**Prompt**:
Exactly as written, return all the data, leaving its pictures behind.

**Supplied data**:

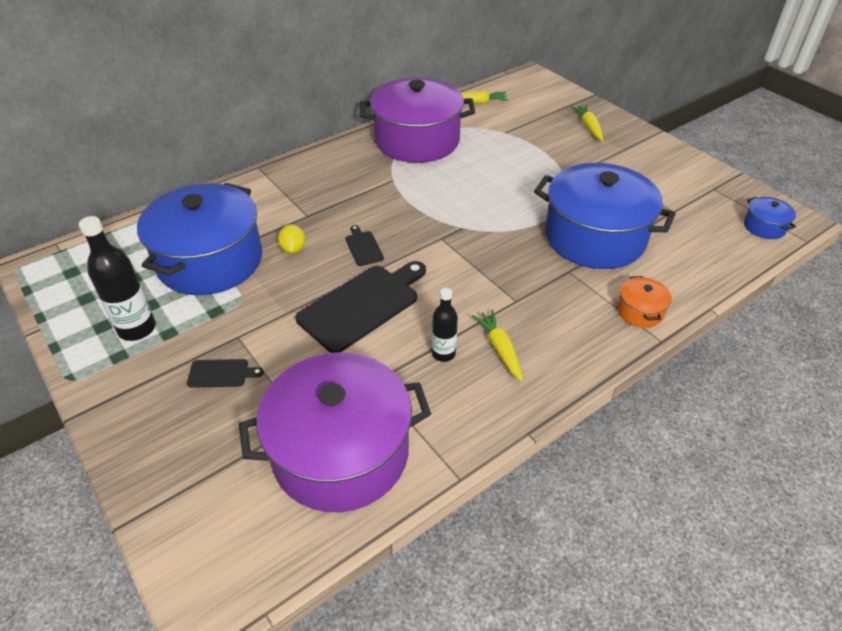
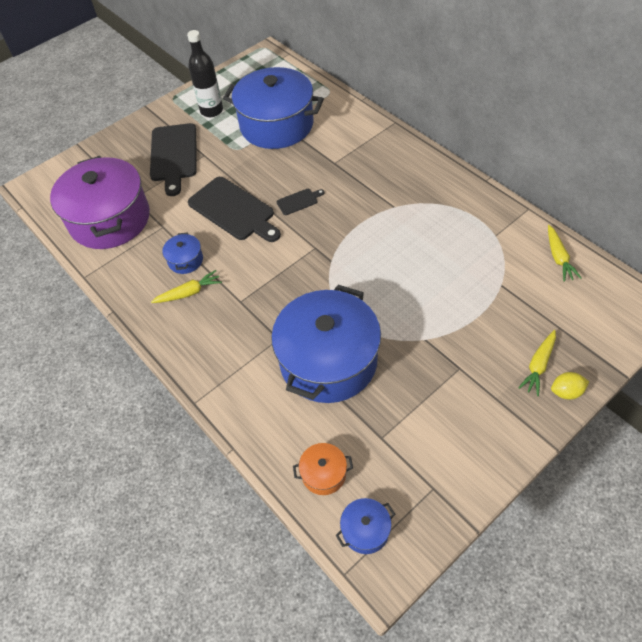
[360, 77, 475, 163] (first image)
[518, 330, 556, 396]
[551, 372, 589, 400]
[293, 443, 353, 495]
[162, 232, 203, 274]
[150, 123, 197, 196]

**Answer section**:
[360, 77, 475, 163] (first image)
[518, 330, 556, 396]
[551, 372, 589, 400]
[293, 443, 353, 495]
[162, 232, 203, 274]
[150, 123, 197, 196]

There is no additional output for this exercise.